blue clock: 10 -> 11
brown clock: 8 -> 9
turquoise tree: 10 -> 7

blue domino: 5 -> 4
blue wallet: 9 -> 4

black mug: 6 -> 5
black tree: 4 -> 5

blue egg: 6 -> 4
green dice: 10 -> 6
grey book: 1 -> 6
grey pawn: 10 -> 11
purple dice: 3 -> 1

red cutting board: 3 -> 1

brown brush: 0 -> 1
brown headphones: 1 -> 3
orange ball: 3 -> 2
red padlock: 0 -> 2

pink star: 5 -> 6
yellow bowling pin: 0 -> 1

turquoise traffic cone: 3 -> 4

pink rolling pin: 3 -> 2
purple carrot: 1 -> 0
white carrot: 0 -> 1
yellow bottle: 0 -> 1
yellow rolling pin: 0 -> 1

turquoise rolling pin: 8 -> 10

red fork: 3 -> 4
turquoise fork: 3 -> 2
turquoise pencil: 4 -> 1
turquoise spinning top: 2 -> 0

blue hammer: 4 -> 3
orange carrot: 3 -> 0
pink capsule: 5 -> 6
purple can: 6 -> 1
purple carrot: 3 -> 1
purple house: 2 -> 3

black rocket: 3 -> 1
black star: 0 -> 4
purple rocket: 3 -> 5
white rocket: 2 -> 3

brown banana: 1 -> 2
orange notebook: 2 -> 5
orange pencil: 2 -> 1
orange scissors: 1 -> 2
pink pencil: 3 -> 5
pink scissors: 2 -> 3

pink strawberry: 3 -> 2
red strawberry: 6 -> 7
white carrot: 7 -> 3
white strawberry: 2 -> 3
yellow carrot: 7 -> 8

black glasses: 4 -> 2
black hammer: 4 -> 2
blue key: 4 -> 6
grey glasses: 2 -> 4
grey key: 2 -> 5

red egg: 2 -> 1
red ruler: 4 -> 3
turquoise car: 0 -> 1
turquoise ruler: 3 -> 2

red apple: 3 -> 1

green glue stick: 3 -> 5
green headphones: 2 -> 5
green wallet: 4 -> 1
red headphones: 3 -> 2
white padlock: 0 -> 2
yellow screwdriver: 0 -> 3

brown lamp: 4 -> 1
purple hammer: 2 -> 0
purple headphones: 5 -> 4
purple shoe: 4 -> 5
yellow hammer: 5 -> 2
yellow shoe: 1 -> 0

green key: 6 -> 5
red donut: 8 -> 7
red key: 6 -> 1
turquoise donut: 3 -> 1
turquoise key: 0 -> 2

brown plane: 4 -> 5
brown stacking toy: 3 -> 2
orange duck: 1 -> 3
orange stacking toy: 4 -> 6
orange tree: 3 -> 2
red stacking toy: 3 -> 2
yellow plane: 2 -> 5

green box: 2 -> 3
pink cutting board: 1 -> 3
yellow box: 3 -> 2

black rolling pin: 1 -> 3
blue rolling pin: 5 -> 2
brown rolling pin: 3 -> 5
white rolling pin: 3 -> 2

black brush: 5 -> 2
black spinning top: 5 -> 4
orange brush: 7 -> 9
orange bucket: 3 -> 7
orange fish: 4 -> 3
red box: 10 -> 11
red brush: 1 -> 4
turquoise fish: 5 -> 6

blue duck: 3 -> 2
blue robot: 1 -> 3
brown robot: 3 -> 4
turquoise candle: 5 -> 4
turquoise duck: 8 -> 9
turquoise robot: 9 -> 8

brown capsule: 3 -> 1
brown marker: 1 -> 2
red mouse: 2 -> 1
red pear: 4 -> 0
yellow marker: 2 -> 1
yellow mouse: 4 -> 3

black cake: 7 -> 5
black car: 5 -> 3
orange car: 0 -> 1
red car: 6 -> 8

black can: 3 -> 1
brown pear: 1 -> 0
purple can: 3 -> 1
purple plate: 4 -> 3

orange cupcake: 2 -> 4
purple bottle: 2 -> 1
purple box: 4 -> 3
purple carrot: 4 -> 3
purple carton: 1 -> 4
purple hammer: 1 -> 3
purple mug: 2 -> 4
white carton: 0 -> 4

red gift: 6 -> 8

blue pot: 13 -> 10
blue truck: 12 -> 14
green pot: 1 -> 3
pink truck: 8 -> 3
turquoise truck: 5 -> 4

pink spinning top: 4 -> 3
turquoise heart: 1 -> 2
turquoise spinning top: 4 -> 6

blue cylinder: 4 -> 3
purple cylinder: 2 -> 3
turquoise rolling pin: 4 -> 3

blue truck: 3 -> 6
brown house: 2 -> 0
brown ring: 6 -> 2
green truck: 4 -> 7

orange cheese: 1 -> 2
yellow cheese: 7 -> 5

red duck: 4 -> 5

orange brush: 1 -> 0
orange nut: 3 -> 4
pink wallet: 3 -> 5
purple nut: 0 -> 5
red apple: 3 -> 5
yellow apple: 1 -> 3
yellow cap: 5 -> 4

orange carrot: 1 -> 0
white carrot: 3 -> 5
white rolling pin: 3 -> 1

============================================================

### PROBLEM DESCRIPTION
Report, for the data above, every line in which the string "strawberry" appears.

### ANSWER TO THIS PROBLEM
pink strawberry: 3 -> 2
red strawberry: 6 -> 7
white strawberry: 2 -> 3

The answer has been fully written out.